• [GIVEN MATERIAL]
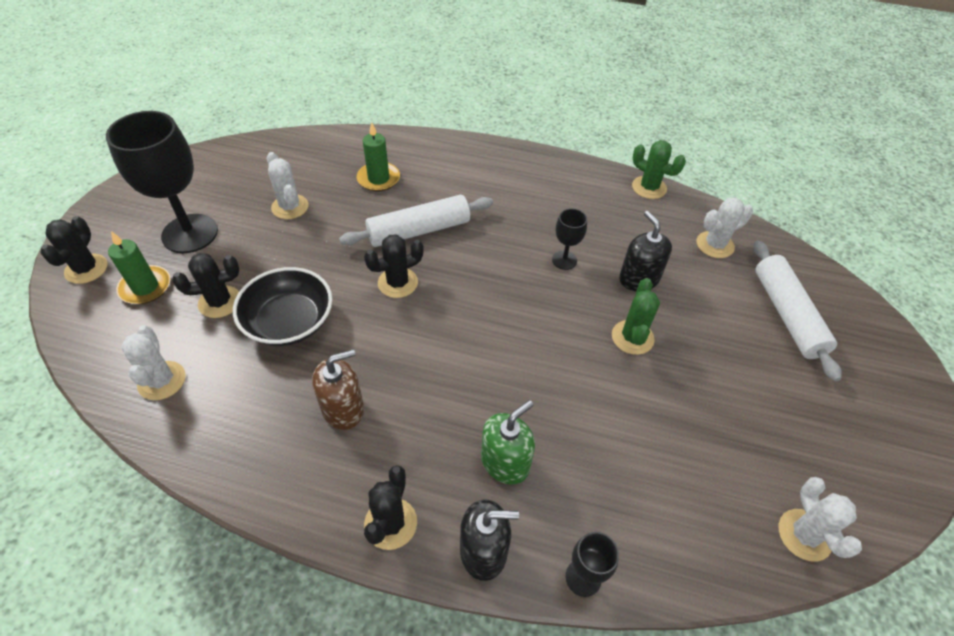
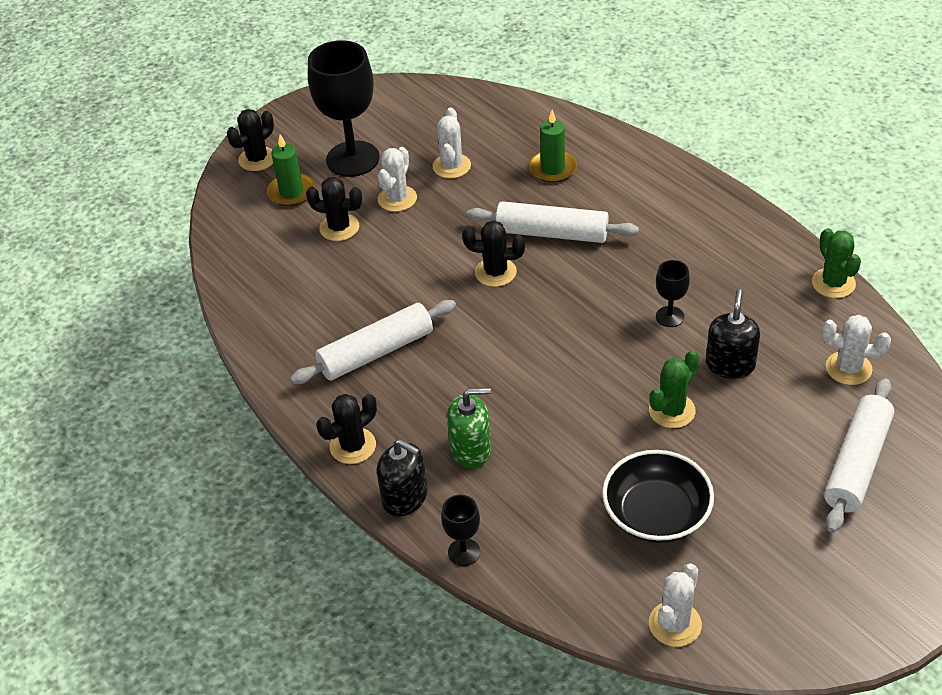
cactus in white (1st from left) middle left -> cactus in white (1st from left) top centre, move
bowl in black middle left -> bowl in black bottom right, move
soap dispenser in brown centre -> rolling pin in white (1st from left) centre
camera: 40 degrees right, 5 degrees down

• [EXERCISE INSTRUCTIONS] Print the data above in full and exactly as it appears, skipping the pictures.

• [EXERCISE RESPONSE]
cactus in white (1st from left) middle left -> cactus in white (1st from left) top centre, move
bowl in black middle left -> bowl in black bottom right, move
soap dispenser in brown centre -> rolling pin in white (1st from left) centre
camera: 40 degrees right, 5 degrees down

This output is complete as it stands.